■ **What you will do**
Return all lines from the listing below in which the string "size" occurs.
BEGIN Given records
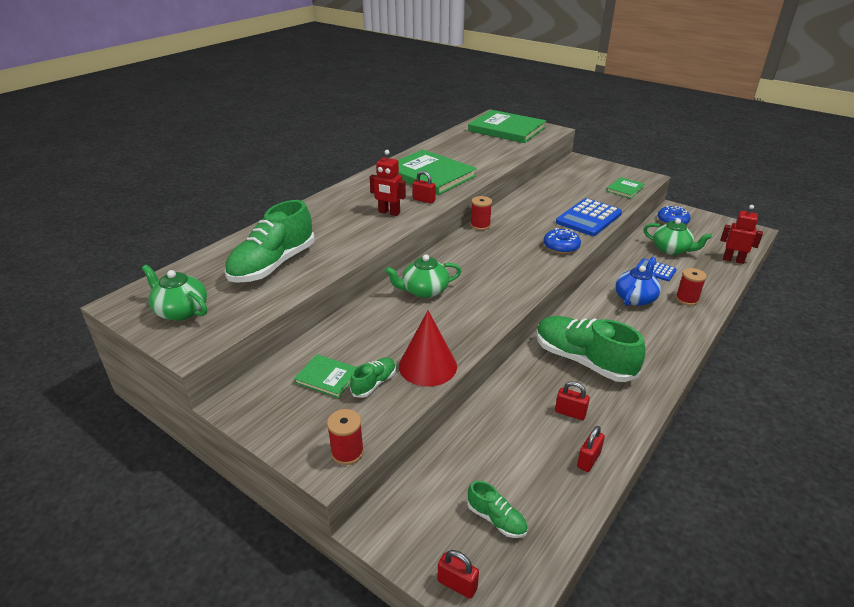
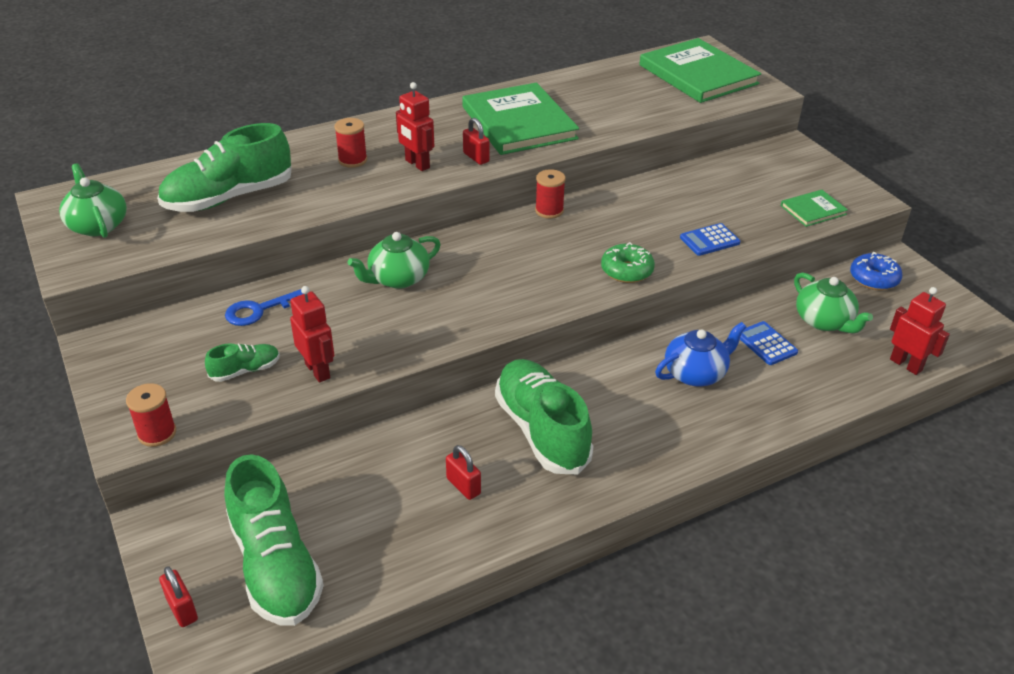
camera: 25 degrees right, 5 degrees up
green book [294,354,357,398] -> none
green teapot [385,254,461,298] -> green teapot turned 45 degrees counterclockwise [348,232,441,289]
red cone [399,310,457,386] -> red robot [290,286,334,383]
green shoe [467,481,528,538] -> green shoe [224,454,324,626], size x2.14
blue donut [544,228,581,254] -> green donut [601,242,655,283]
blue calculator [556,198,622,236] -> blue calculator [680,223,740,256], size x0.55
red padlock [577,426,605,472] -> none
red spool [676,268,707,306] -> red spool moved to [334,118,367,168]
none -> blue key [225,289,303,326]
END Given records
■ **Answer area**
green shoe [467,481,528,538] -> green shoe [224,454,324,626], size x2.14
blue calculator [556,198,622,236] -> blue calculator [680,223,740,256], size x0.55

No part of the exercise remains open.